__YOUR OBJECTIVE__.
Print the data in full, exactly as it reads.

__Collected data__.
==================================================
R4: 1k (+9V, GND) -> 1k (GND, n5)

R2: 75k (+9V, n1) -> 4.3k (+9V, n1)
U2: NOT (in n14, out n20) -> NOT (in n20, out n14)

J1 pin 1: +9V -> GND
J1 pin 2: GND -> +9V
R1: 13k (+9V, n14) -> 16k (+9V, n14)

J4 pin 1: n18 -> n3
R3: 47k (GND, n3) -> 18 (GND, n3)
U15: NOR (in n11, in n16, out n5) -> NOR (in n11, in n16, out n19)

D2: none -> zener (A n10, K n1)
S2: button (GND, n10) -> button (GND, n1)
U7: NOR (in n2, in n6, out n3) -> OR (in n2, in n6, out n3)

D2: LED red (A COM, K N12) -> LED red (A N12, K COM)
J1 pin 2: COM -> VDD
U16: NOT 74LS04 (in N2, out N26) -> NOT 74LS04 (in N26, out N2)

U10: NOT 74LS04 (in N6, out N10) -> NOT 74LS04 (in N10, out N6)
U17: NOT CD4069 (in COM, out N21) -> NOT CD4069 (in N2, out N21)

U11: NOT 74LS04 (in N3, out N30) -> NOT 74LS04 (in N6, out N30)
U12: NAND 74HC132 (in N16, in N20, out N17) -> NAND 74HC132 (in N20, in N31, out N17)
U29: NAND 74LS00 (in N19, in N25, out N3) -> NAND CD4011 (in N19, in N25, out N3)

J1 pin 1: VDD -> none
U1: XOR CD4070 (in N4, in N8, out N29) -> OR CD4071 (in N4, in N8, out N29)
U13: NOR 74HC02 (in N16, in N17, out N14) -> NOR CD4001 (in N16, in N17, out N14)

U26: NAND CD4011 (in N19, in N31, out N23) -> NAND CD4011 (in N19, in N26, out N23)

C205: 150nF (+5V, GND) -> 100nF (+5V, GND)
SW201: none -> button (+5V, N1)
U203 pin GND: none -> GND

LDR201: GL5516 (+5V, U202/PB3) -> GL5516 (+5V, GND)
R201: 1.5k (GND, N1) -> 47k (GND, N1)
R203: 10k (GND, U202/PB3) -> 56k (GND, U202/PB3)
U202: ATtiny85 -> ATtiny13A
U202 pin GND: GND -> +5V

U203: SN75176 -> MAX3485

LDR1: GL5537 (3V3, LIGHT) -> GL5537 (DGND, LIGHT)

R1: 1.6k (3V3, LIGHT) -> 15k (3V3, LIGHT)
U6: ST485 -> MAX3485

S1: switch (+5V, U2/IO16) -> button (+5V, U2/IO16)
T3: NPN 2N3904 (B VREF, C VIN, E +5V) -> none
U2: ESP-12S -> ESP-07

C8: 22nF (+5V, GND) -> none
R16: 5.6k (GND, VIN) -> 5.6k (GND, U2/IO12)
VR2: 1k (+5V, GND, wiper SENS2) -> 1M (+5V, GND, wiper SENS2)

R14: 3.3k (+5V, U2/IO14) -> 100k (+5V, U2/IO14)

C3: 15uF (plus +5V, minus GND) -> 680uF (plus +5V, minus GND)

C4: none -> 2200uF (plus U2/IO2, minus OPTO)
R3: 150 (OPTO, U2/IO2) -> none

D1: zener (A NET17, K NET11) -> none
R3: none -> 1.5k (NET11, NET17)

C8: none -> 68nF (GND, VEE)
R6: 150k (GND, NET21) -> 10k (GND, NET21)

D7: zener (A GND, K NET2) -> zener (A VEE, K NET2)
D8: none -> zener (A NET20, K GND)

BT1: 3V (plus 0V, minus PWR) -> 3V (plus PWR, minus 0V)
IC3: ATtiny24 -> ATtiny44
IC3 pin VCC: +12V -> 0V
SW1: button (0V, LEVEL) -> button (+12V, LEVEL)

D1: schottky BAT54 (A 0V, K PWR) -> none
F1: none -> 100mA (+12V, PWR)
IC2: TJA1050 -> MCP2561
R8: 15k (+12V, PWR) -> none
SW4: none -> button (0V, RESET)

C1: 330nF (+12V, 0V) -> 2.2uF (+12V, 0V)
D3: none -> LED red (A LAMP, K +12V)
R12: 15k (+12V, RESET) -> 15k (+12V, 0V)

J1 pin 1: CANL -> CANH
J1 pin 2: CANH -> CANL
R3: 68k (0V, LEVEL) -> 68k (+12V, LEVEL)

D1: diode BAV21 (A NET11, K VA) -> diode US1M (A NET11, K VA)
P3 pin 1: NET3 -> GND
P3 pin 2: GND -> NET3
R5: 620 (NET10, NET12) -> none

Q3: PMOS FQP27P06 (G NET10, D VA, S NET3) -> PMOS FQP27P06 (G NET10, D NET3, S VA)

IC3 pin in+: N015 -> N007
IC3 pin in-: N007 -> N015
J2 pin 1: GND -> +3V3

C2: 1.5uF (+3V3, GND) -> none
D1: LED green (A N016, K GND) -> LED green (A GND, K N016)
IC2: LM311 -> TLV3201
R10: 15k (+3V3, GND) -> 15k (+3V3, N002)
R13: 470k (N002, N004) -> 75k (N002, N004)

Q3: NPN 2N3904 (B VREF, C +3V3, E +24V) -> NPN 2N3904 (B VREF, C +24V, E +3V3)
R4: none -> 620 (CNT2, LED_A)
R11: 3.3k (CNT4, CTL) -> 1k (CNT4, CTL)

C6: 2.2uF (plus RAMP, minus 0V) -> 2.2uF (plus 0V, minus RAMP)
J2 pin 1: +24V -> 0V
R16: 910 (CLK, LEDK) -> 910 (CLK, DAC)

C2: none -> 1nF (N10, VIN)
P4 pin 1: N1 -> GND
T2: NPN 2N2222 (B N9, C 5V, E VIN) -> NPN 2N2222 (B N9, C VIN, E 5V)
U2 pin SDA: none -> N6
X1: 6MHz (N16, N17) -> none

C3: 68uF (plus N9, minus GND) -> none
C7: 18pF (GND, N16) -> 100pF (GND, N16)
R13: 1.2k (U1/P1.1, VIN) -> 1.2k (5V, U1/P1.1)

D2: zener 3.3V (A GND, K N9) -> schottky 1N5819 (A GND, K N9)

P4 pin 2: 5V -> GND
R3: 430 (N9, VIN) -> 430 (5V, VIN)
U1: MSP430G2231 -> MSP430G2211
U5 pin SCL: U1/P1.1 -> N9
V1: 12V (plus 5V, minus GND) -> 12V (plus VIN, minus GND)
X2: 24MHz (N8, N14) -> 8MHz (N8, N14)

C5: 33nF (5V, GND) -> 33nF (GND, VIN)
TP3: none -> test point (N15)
==================================================
__ANSWER SECTION__.
R4: 1k (+9V, GND) -> 1k (GND, n5)

R2: 75k (+9V, n1) -> 4.3k (+9V, n1)
U2: NOT (in n14, out n20) -> NOT (in n20, out n14)

J1 pin 1: +9V -> GND
J1 pin 2: GND -> +9V
R1: 13k (+9V, n14) -> 16k (+9V, n14)

J4 pin 1: n18 -> n3
R3: 47k (GND, n3) -> 18 (GND, n3)
U15: NOR (in n11, in n16, out n5) -> NOR (in n11, in n16, out n19)

D2: none -> zener (A n10, K n1)
S2: button (GND, n10) -> button (GND, n1)
U7: NOR (in n2, in n6, out n3) -> OR (in n2, in n6, out n3)

D2: LED red (A COM, K N12) -> LED red (A N12, K COM)
J1 pin 2: COM -> VDD
U16: NOT 74LS04 (in N2, out N26) -> NOT 74LS04 (in N26, out N2)

U10: NOT 74LS04 (in N6, out N10) -> NOT 74LS04 (in N10, out N6)
U17: NOT CD4069 (in COM, out N21) -> NOT CD4069 (in N2, out N21)

U11: NOT 74LS04 (in N3, out N30) -> NOT 74LS04 (in N6, out N30)
U12: NAND 74HC132 (in N16, in N20, out N17) -> NAND 74HC132 (in N20, in N31, out N17)
U29: NAND 74LS00 (in N19, in N25, out N3) -> NAND CD4011 (in N19, in N25, out N3)

J1 pin 1: VDD -> none
U1: XOR CD4070 (in N4, in N8, out N29) -> OR CD4071 (in N4, in N8, out N29)
U13: NOR 74HC02 (in N16, in N17, out N14) -> NOR CD4001 (in N16, in N17, out N14)

U26: NAND CD4011 (in N19, in N31, out N23) -> NAND CD4011 (in N19, in N26, out N23)

C205: 150nF (+5V, GND) -> 100nF (+5V, GND)
SW201: none -> button (+5V, N1)
U203 pin GND: none -> GND

LDR201: GL5516 (+5V, U202/PB3) -> GL5516 (+5V, GND)
R201: 1.5k (GND, N1) -> 47k (GND, N1)
R203: 10k (GND, U202/PB3) -> 56k (GND, U202/PB3)
U202: ATtiny85 -> ATtiny13A
U202 pin GND: GND -> +5V

U203: SN75176 -> MAX3485

LDR1: GL5537 (3V3, LIGHT) -> GL5537 (DGND, LIGHT)

R1: 1.6k (3V3, LIGHT) -> 15k (3V3, LIGHT)
U6: ST485 -> MAX3485

S1: switch (+5V, U2/IO16) -> button (+5V, U2/IO16)
T3: NPN 2N3904 (B VREF, C VIN, E +5V) -> none
U2: ESP-12S -> ESP-07

C8: 22nF (+5V, GND) -> none
R16: 5.6k (GND, VIN) -> 5.6k (GND, U2/IO12)
VR2: 1k (+5V, GND, wiper SENS2) -> 1M (+5V, GND, wiper SENS2)

R14: 3.3k (+5V, U2/IO14) -> 100k (+5V, U2/IO14)

C3: 15uF (plus +5V, minus GND) -> 680uF (plus +5V, minus GND)

C4: none -> 2200uF (plus U2/IO2, minus OPTO)
R3: 150 (OPTO, U2/IO2) -> none

D1: zener (A NET17, K NET11) -> none
R3: none -> 1.5k (NET11, NET17)

C8: none -> 68nF (GND, VEE)
R6: 150k (GND, NET21) -> 10k (GND, NET21)

D7: zener (A GND, K NET2) -> zener (A VEE, K NET2)
D8: none -> zener (A NET20, K GND)

BT1: 3V (plus 0V, minus PWR) -> 3V (plus PWR, minus 0V)
IC3: ATtiny24 -> ATtiny44
IC3 pin VCC: +12V -> 0V
SW1: button (0V, LEVEL) -> button (+12V, LEVEL)

D1: schottky BAT54 (A 0V, K PWR) -> none
F1: none -> 100mA (+12V, PWR)
IC2: TJA1050 -> MCP2561
R8: 15k (+12V, PWR) -> none
SW4: none -> button (0V, RESET)

C1: 330nF (+12V, 0V) -> 2.2uF (+12V, 0V)
D3: none -> LED red (A LAMP, K +12V)
R12: 15k (+12V, RESET) -> 15k (+12V, 0V)

J1 pin 1: CANL -> CANH
J1 pin 2: CANH -> CANL
R3: 68k (0V, LEVEL) -> 68k (+12V, LEVEL)

D1: diode BAV21 (A NET11, K VA) -> diode US1M (A NET11, K VA)
P3 pin 1: NET3 -> GND
P3 pin 2: GND -> NET3
R5: 620 (NET10, NET12) -> none

Q3: PMOS FQP27P06 (G NET10, D VA, S NET3) -> PMOS FQP27P06 (G NET10, D NET3, S VA)

IC3 pin in+: N015 -> N007
IC3 pin in-: N007 -> N015
J2 pin 1: GND -> +3V3

C2: 1.5uF (+3V3, GND) -> none
D1: LED green (A N016, K GND) -> LED green (A GND, K N016)
IC2: LM311 -> TLV3201
R10: 15k (+3V3, GND) -> 15k (+3V3, N002)
R13: 470k (N002, N004) -> 75k (N002, N004)

Q3: NPN 2N3904 (B VREF, C +3V3, E +24V) -> NPN 2N3904 (B VREF, C +24V, E +3V3)
R4: none -> 620 (CNT2, LED_A)
R11: 3.3k (CNT4, CTL) -> 1k (CNT4, CTL)

C6: 2.2uF (plus RAMP, minus 0V) -> 2.2uF (plus 0V, minus RAMP)
J2 pin 1: +24V -> 0V
R16: 910 (CLK, LEDK) -> 910 (CLK, DAC)

C2: none -> 1nF (N10, VIN)
P4 pin 1: N1 -> GND
T2: NPN 2N2222 (B N9, C 5V, E VIN) -> NPN 2N2222 (B N9, C VIN, E 5V)
U2 pin SDA: none -> N6
X1: 6MHz (N16, N17) -> none

C3: 68uF (plus N9, minus GND) -> none
C7: 18pF (GND, N16) -> 100pF (GND, N16)
R13: 1.2k (U1/P1.1, VIN) -> 1.2k (5V, U1/P1.1)

D2: zener 3.3V (A GND, K N9) -> schottky 1N5819 (A GND, K N9)

P4 pin 2: 5V -> GND
R3: 430 (N9, VIN) -> 430 (5V, VIN)
U1: MSP430G2231 -> MSP430G2211
U5 pin SCL: U1/P1.1 -> N9
V1: 12V (plus 5V, minus GND) -> 12V (plus VIN, minus GND)
X2: 24MHz (N8, N14) -> 8MHz (N8, N14)

C5: 33nF (5V, GND) -> 33nF (GND, VIN)
TP3: none -> test point (N15)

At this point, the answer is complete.